Work instructions:
Search the material for the word "VLOAD" and report each line where it turns up.

------------------------------

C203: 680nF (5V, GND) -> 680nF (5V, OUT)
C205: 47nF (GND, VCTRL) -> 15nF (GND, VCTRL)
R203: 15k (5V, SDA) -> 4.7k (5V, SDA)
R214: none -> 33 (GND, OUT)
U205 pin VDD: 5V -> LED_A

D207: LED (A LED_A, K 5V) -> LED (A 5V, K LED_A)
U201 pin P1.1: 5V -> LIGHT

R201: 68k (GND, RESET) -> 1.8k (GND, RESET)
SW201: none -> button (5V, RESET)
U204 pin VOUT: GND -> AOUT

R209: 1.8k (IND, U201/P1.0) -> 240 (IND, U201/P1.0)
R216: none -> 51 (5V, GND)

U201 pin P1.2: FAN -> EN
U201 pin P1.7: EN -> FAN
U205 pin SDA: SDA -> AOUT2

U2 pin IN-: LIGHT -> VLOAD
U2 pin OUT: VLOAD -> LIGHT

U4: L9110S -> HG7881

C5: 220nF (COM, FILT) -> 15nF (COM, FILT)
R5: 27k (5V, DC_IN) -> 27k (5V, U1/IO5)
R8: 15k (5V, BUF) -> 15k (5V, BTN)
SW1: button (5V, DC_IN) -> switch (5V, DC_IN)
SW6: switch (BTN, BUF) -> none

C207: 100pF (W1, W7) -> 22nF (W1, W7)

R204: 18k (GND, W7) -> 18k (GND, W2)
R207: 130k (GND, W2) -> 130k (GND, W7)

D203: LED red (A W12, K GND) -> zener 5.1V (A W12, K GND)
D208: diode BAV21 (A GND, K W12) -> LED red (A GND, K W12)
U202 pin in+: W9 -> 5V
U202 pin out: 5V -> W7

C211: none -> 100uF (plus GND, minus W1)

------------------------------

Written answer:
U2 pin IN-: LIGHT -> VLOAD
U2 pin OUT: VLOAD -> LIGHT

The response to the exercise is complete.